=== To do ===
Search the material for lines containing the word "turquoise", and copy each one.

=== Information shown ===
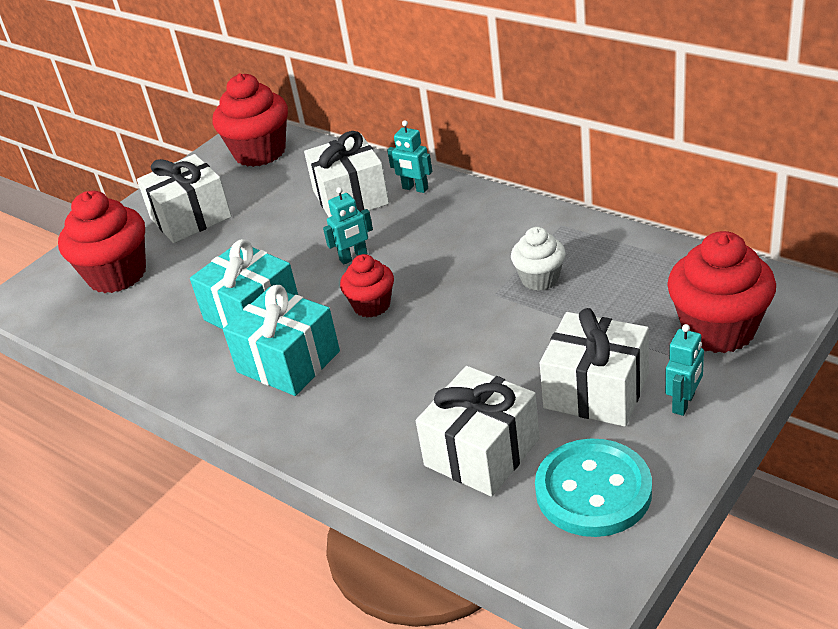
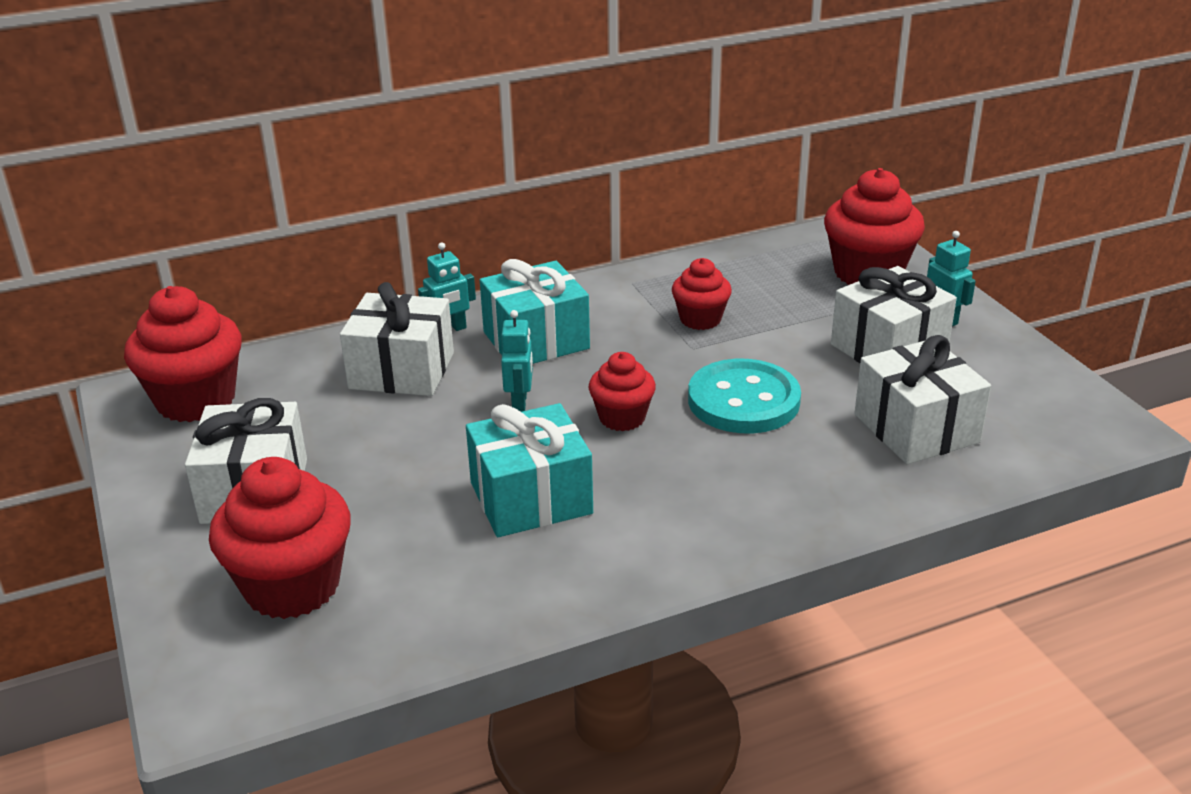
camera: 65 degrees left, 5 degrees down
(288, 361) = (654, 498): turquoise gift -> turquoise gift (536, 340)
(540, 279) = (700, 319): white cupcake -> red cupcake
(593, 490) = (1012, 393): turquoise button -> turquoise button (743, 400)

=== Output of the exercise ===
(288, 361) = (654, 498): turquoise gift -> turquoise gift (536, 340)
(593, 490) = (1012, 393): turquoise button -> turquoise button (743, 400)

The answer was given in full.